= What is required =
Print every record exactly, omitting none.

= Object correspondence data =
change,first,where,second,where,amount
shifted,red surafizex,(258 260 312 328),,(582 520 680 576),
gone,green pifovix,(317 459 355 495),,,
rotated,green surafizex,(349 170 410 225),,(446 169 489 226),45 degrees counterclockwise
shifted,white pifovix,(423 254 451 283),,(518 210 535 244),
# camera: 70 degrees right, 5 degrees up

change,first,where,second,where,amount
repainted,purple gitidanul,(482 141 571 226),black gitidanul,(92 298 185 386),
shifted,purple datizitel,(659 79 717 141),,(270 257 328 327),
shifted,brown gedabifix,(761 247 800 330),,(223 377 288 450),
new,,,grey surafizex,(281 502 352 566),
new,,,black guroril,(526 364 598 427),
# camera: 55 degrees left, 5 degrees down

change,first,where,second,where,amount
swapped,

= Output =
change,first,where,second,where,amount
shifted,red surafizex,(258 260 312 328),,(582 520 680 576),
gone,green pifovix,(317 459 355 495),,,
rotated,green surafizex,(349 170 410 225),,(446 169 489 226),45 degrees counterclockwise
shifted,white pifovix,(423 254 451 283),,(518 210 535 244),
# camera: 70 degrees right, 5 degrees up

change,first,where,second,where,amount
repainted,purple gitidanul,(482 141 571 226),black gitidanul,(92 298 185 386),
shifted,purple datizitel,(659 79 717 141),,(270 257 328 327),
shifted,brown gedabifix,(761 247 800 330),,(223 377 288 450),
new,,,grey surafizex,(281 502 352 566),
new,,,black guroril,(526 364 598 427),
# camera: 55 degrees left, 5 degrees down

change,first,where,second,where,amount
swapped,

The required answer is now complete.